About this exercise:
Skip any image you find and restate the rest of the data word for word.

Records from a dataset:
++++++++++++++++++++
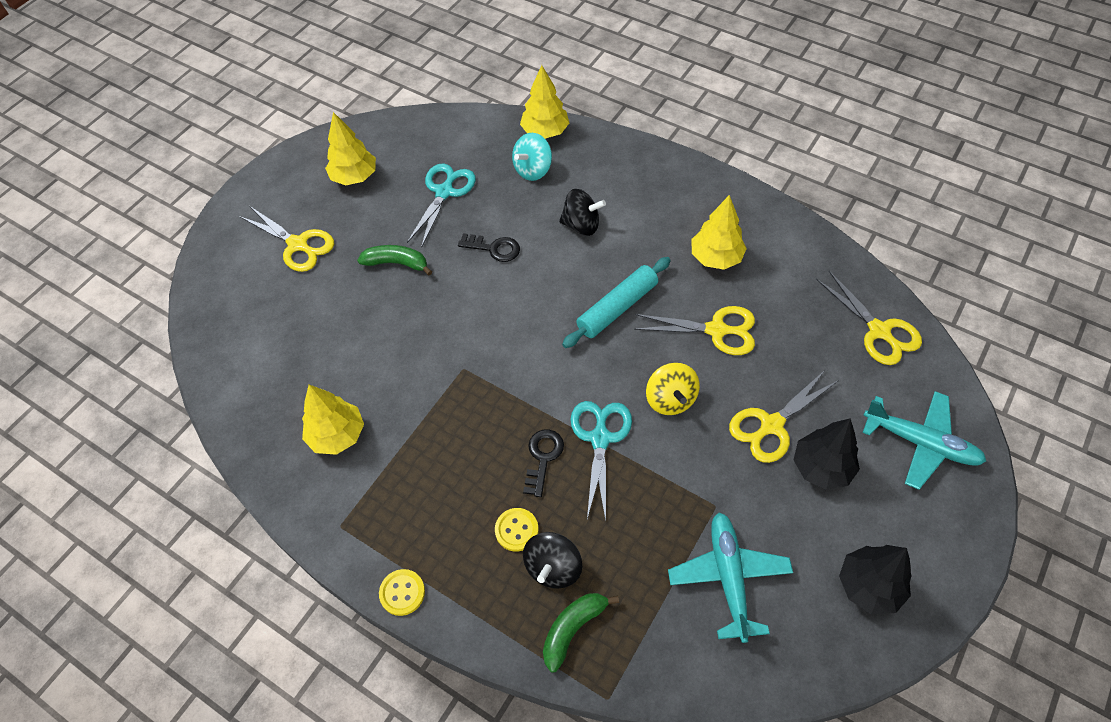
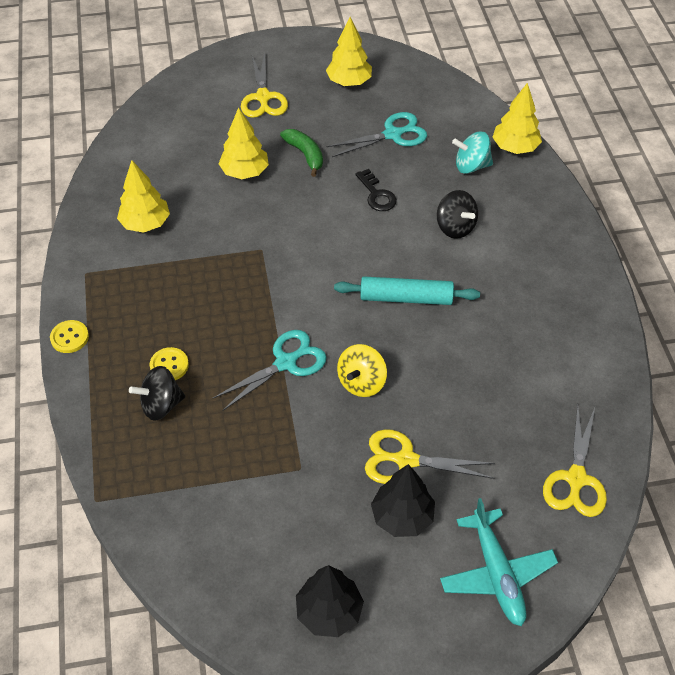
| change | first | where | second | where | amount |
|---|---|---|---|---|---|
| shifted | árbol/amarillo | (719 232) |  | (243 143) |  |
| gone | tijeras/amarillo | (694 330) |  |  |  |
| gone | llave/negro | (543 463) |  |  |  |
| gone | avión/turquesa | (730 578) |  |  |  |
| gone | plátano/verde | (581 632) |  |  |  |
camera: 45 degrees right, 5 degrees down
++++++++++++++++++++
Solution for this task:
| change | first | where | second | where | amount |
|---|---|---|---|---|---|
| shifted | árbol/amarillo | (719 232) |  | (243 143) |  |
| gone | tijeras/amarillo | (694 330) |  |  |  |
| gone | llave/negro | (543 463) |  |  |  |
| gone | avión/turquesa | (730 578) |  |  |  |
| gone | plátano/verde | (581 632) |  |  |  |
camera: 45 degrees right, 5 degrees down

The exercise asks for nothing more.